PROBLEM TO SOLVE:
When you write out the listing, keep every word as it stands and drop the pictures.
*** Opening of DATA SHOWN ***
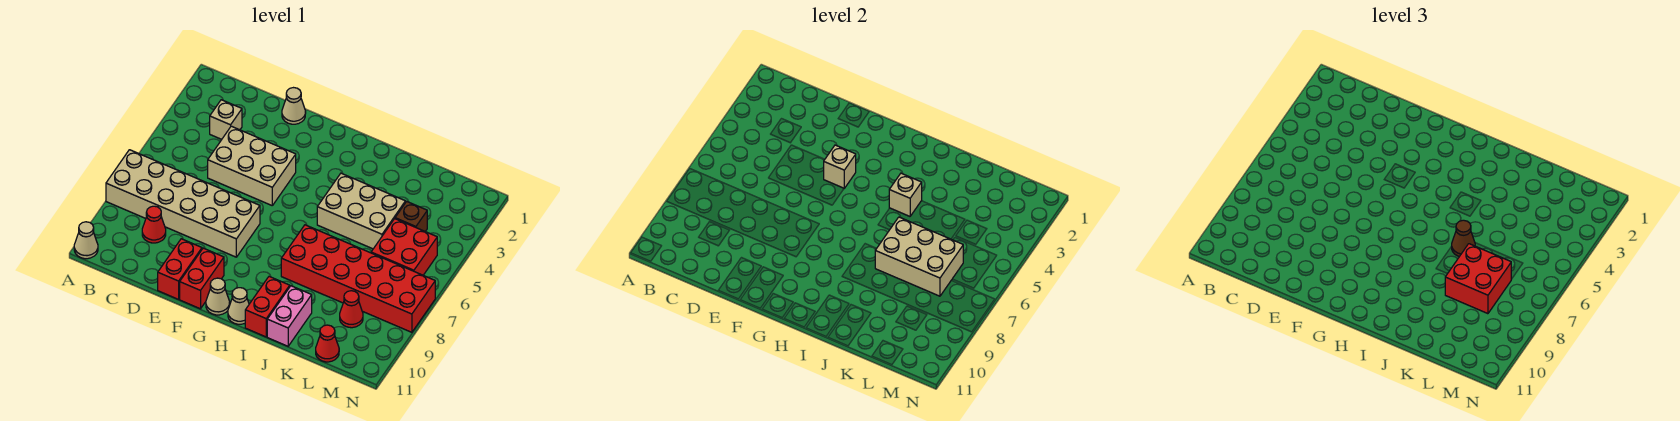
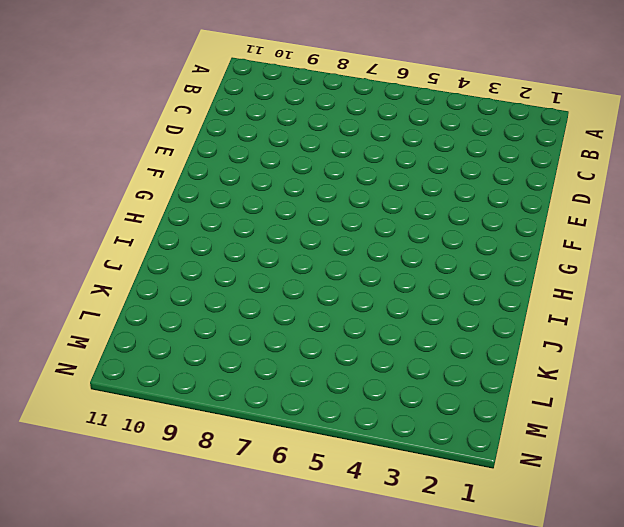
none -> tan brick A7:F8 level 1
none -> tan cone A11 level 1
none -> tan brick C3 level 1

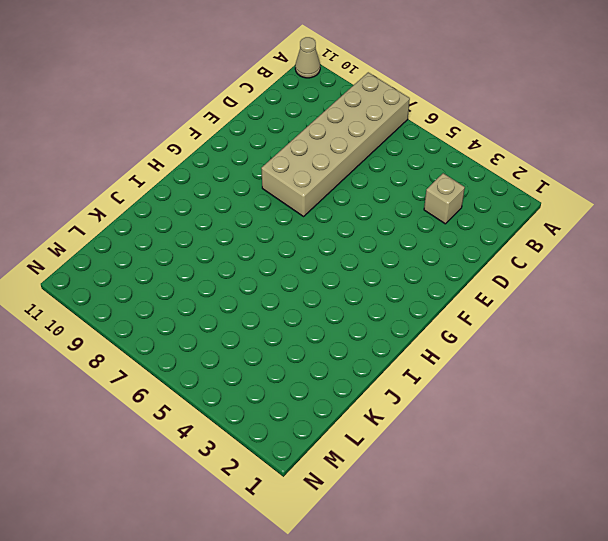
none -> red cone C9 level 1
none -> tan brick D4:F5 level 1
none -> tan cone E1 level 1

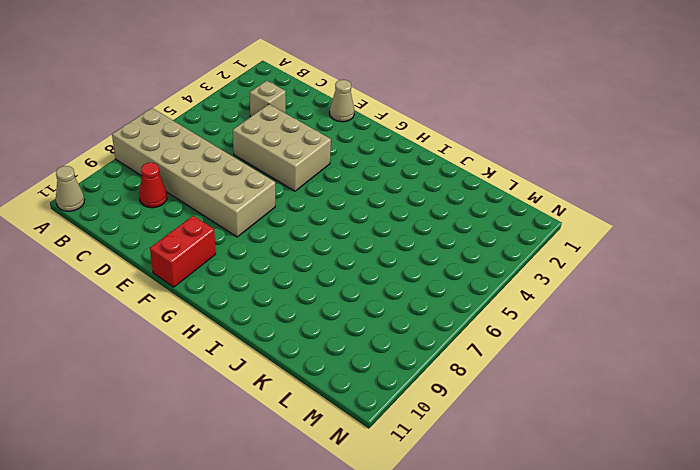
none -> red brick E10:E11 level 1
none -> tan cone G11 level 1
none -> tan cone H11 level 1

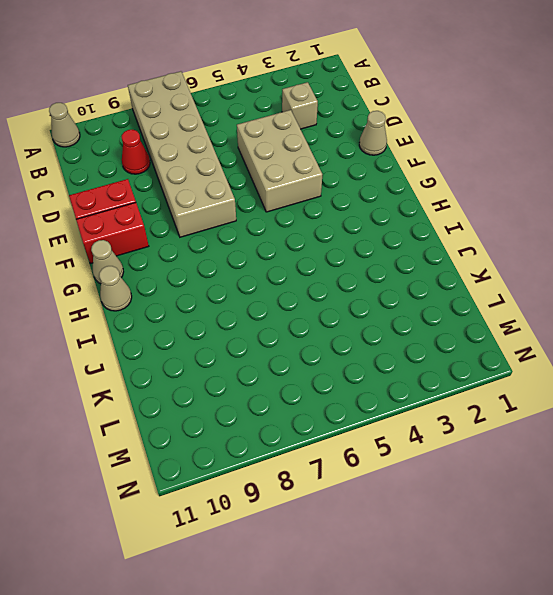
none -> tan brick I4:K5 level 1
none -> red brick I7:N8 level 1
none -> red brick I10:I11 level 1

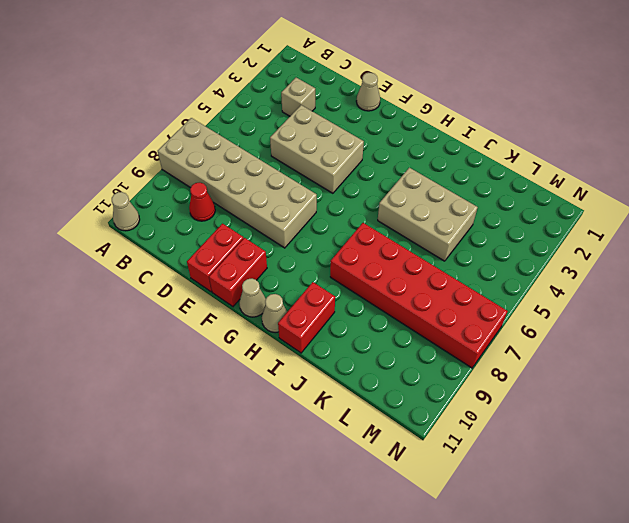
none -> pink brick J10:J11 level 1
none -> brown brick L4 level 1
none -> red brick L5:M6 level 1

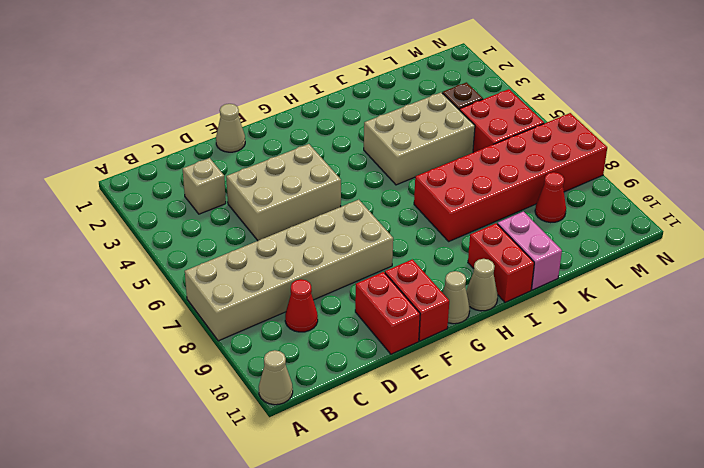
none -> red cone L11 level 1
none -> tan brick F4 level 2
none -> tan brick I4 level 2

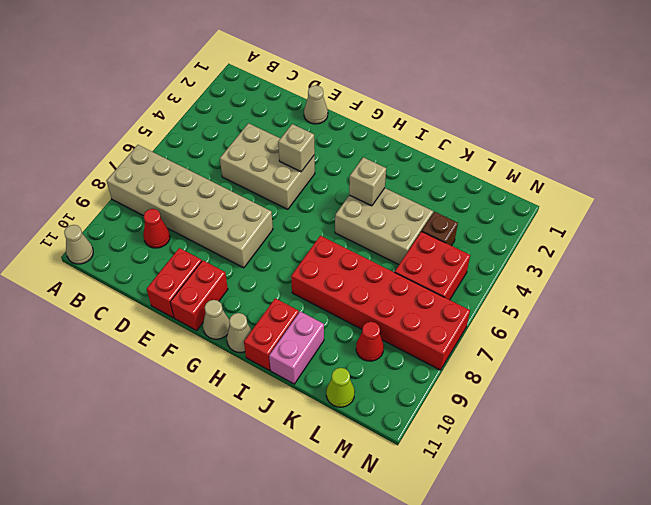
lime cone L11 level 1 -> red cone L11 level 1
none -> tan brick C3 level 1
none -> tan brick J6:L7 level 2
none -> brown cone J6 level 3

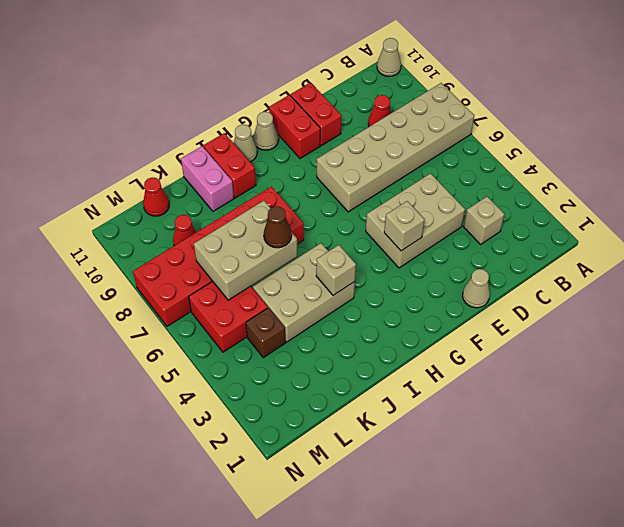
none -> red brick K7:L8 level 3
*** Close of DATA SHOWN ***
TASK OUTPUT:
none -> tan brick A7:F8 level 1
none -> tan cone A11 level 1
none -> tan brick C3 level 1

none -> red cone C9 level 1
none -> tan brick D4:F5 level 1
none -> tan cone E1 level 1

none -> red brick E10:E11 level 1
none -> tan cone G11 level 1
none -> tan cone H11 level 1

none -> tan brick I4:K5 level 1
none -> red brick I7:N8 level 1
none -> red brick I10:I11 level 1

none -> pink brick J10:J11 level 1
none -> brown brick L4 level 1
none -> red brick L5:M6 level 1

none -> red cone L11 level 1
none -> tan brick F4 level 2
none -> tan brick I4 level 2

lime cone L11 level 1 -> red cone L11 level 1
none -> tan brick C3 level 1
none -> tan brick J6:L7 level 2
none -> brown cone J6 level 3

none -> red brick K7:L8 level 3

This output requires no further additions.